'''

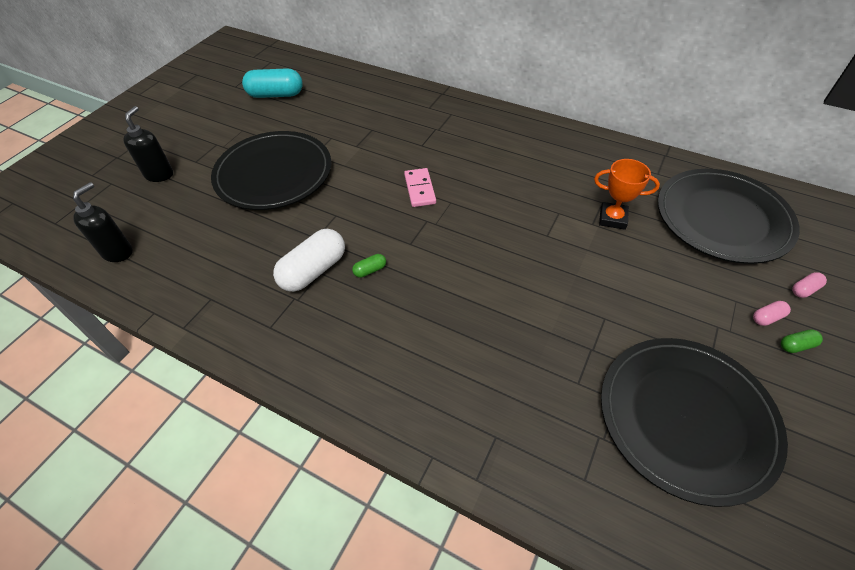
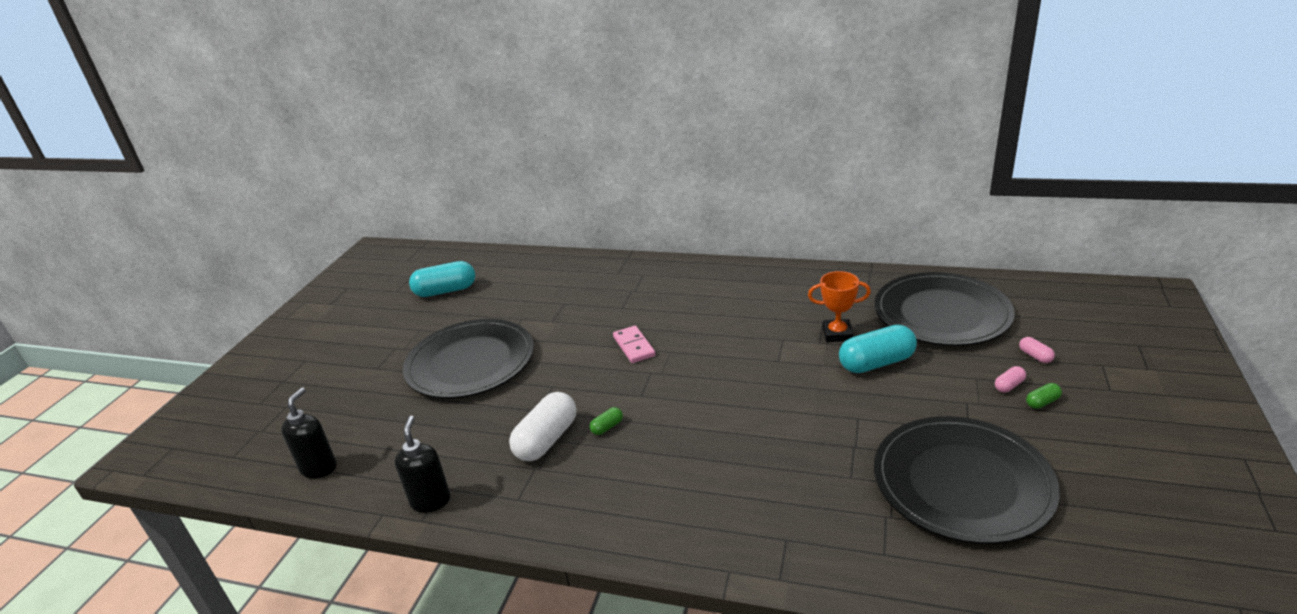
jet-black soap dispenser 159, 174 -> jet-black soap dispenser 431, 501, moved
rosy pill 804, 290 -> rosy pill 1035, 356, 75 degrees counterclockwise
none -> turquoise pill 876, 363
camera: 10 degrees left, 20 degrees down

'''

> **WHAT IS NEEDED**:
Transcribe exactly the line containing "rosy pill 804, 290" and all remaining lines of the material, ending with the last one.

> **TASK RESULT**:
rosy pill 804, 290 -> rosy pill 1035, 356, 75 degrees counterclockwise
none -> turquoise pill 876, 363
camera: 10 degrees left, 20 degrees down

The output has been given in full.